== EXERCISE TASK ==
Copy every one of the records below word for word, keeping each line unchanged and in its original order.

== DATA ENTRIES ==
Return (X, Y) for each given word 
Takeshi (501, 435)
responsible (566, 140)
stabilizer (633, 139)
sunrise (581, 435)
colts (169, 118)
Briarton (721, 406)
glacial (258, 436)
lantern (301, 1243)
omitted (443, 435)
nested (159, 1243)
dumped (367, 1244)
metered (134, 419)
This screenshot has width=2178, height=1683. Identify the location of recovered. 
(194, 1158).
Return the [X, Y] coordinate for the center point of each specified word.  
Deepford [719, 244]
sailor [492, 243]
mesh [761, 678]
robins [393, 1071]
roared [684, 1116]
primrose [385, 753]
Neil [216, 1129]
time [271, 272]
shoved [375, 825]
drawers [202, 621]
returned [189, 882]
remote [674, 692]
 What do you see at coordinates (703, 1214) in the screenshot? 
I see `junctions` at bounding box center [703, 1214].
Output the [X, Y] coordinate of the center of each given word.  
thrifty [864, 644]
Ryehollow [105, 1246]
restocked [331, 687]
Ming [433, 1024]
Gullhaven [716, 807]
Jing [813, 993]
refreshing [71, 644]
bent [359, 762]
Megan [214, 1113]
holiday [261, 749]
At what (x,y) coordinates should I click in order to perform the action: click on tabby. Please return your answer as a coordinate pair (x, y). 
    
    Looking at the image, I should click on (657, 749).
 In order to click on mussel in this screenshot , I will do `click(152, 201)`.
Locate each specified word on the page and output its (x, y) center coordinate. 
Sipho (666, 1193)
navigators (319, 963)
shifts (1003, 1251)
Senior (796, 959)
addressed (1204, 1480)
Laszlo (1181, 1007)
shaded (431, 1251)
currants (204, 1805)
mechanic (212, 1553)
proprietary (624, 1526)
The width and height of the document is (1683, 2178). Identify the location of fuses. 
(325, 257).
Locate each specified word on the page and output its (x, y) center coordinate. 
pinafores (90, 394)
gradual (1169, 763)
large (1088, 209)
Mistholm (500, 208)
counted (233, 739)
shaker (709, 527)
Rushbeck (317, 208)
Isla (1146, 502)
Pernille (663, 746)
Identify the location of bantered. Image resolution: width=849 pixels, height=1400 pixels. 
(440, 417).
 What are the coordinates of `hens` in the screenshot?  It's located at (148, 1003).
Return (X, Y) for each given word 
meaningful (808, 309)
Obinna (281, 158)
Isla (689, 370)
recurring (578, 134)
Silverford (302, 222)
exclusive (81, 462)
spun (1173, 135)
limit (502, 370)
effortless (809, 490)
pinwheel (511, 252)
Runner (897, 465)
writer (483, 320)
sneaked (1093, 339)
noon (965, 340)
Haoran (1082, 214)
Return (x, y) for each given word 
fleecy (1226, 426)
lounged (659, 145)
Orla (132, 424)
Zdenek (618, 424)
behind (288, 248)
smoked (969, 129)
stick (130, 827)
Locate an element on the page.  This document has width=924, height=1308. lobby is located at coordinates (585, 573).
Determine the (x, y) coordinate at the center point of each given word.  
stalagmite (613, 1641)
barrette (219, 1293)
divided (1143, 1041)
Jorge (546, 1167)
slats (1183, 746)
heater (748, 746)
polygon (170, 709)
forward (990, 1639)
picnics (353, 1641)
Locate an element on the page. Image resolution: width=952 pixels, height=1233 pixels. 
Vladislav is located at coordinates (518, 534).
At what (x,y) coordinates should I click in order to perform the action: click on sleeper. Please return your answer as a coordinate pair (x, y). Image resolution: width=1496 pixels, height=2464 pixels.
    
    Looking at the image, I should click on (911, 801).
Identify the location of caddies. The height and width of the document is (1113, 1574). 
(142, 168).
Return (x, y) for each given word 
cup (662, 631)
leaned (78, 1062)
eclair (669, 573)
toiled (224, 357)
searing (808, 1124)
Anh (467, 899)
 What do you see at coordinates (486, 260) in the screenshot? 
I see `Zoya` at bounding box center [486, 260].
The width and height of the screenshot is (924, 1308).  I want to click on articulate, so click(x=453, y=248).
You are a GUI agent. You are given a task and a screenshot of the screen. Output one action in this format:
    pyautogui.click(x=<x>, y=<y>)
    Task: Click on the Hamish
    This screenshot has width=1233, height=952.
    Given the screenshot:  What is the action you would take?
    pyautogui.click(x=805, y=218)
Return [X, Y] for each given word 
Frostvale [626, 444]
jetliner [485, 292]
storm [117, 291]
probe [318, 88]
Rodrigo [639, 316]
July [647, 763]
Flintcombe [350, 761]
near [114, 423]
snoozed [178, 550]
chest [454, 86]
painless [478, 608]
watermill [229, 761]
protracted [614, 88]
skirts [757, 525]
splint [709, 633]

== PROBLEM SOLUTION ==
Return (X, Y) for each given word 
Takeshi (501, 435)
responsible (566, 140)
stabilizer (633, 139)
sunrise (581, 435)
colts (169, 118)
Briarton (721, 406)
glacial (258, 436)
lantern (301, 1243)
omitted (443, 435)
nested (159, 1243)
dumped (367, 1244)
metered (134, 419)
This screenshot has width=2178, height=1683. Identify the location of recovered. 
(194, 1158).
Return the [X, Y] coordinate for the center point of each specified word.  
Deepford [719, 244]
sailor [492, 243]
mesh [761, 678]
robins [393, 1071]
roared [684, 1116]
primrose [385, 753]
Neil [216, 1129]
time [271, 272]
shoved [375, 825]
drawers [202, 621]
returned [189, 882]
remote [674, 692]
 What do you see at coordinates (703, 1214) in the screenshot? 
I see `junctions` at bounding box center [703, 1214].
Output the [X, Y] coordinate of the center of each given word.  
thrifty [864, 644]
Ryehollow [105, 1246]
restocked [331, 687]
Ming [433, 1024]
Gullhaven [716, 807]
Jing [813, 993]
refreshing [71, 644]
bent [359, 762]
Megan [214, 1113]
holiday [261, 749]
At what (x,y) coordinates should I click in order to perform the action: click on tabby. Please return your answer as a coordinate pair (x, y). 
    
    Looking at the image, I should click on (657, 749).
 In order to click on mussel in this screenshot , I will do `click(152, 201)`.
Locate each specified word on the page and output its (x, y) center coordinate. 
Sipho (666, 1193)
navigators (319, 963)
shifts (1003, 1251)
Senior (796, 959)
addressed (1204, 1480)
Laszlo (1181, 1007)
shaded (431, 1251)
currants (204, 1805)
mechanic (212, 1553)
proprietary (624, 1526)
The width and height of the document is (1683, 2178). Identify the location of fuses. 
(325, 257).
Locate each specified word on the page and output its (x, y) center coordinate. 
pinafores (90, 394)
gradual (1169, 763)
large (1088, 209)
Mistholm (500, 208)
counted (233, 739)
shaker (709, 527)
Rushbeck (317, 208)
Isla (1146, 502)
Pernille (663, 746)
Identify the location of bantered. Image resolution: width=849 pixels, height=1400 pixels. 
(440, 417).
 What are the coordinates of `hens` in the screenshot?  It's located at (148, 1003).
Return (X, Y) for each given word 
meaningful (808, 309)
Obinna (281, 158)
Isla (689, 370)
recurring (578, 134)
Silverford (302, 222)
exclusive (81, 462)
spun (1173, 135)
limit (502, 370)
effortless (809, 490)
pinwheel (511, 252)
Runner (897, 465)
writer (483, 320)
sneaked (1093, 339)
noon (965, 340)
Haoran (1082, 214)
Return (x, y) for each given word 
fleecy (1226, 426)
lounged (659, 145)
Orla (132, 424)
Zdenek (618, 424)
behind (288, 248)
smoked (969, 129)
stick (130, 827)
Locate an element on the page.  This document has width=924, height=1308. lobby is located at coordinates (585, 573).
Determine the (x, y) coordinate at the center point of each given word.  
stalagmite (613, 1641)
barrette (219, 1293)
divided (1143, 1041)
Jorge (546, 1167)
slats (1183, 746)
heater (748, 746)
polygon (170, 709)
forward (990, 1639)
picnics (353, 1641)
Locate an element on the page. Image resolution: width=952 pixels, height=1233 pixels. 
Vladislav is located at coordinates (518, 534).
At what (x,y) coordinates should I click in order to perform the action: click on sleeper. Please return your answer as a coordinate pair (x, y). Image resolution: width=1496 pixels, height=2464 pixels.
    
    Looking at the image, I should click on (911, 801).
Identify the location of caddies. The height and width of the document is (1113, 1574). 
(142, 168).
Return (x, y) for each given word 
cup (662, 631)
leaned (78, 1062)
eclair (669, 573)
toiled (224, 357)
searing (808, 1124)
Anh (467, 899)
 What do you see at coordinates (486, 260) in the screenshot? 
I see `Zoya` at bounding box center [486, 260].
The width and height of the screenshot is (924, 1308).  I want to click on articulate, so click(x=453, y=248).
You are a GUI agent. You are given a task and a screenshot of the screen. Output one action in this format:
    pyautogui.click(x=<x>, y=<y>)
    Task: Click on the Hamish
    This screenshot has width=1233, height=952.
    Given the screenshot:  What is the action you would take?
    pyautogui.click(x=805, y=218)
Return [X, Y] for each given word 
Frostvale [626, 444]
jetliner [485, 292]
storm [117, 291]
probe [318, 88]
Rodrigo [639, 316]
July [647, 763]
Flintcombe [350, 761]
near [114, 423]
snoozed [178, 550]
chest [454, 86]
painless [478, 608]
watermill [229, 761]
protracted [614, 88]
skirts [757, 525]
splint [709, 633]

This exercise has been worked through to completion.